== Instructions to follow ==
The lines to extract begin at the one containing "green goblet: 0 -> 4" and run to the end of the listing; set them down exactly and alone.

== Supplied information ==
::::::::::
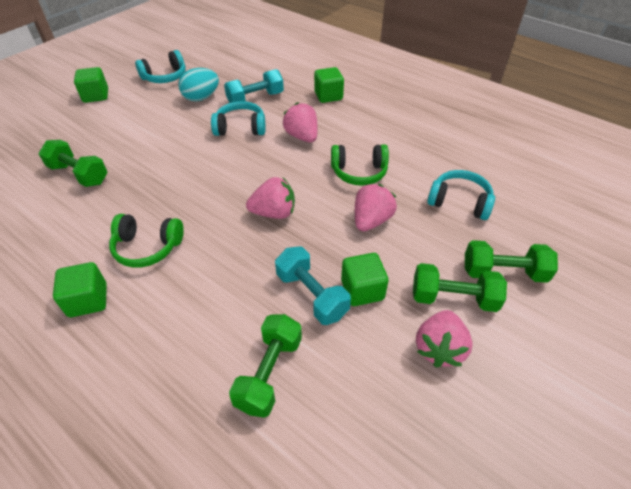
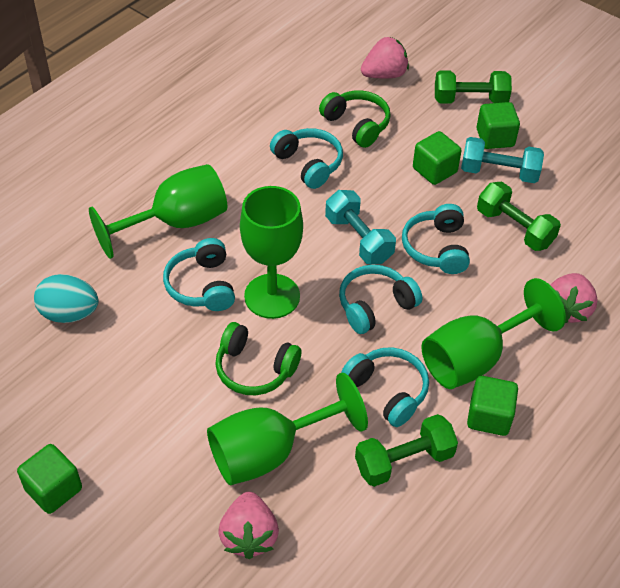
green dumbbell: 4 -> 3
green goblet: 0 -> 4
pink strawberry: 4 -> 3
turquoise headphones: 3 -> 5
::::::::::
== Task result ==
green goblet: 0 -> 4
pink strawberry: 4 -> 3
turquoise headphones: 3 -> 5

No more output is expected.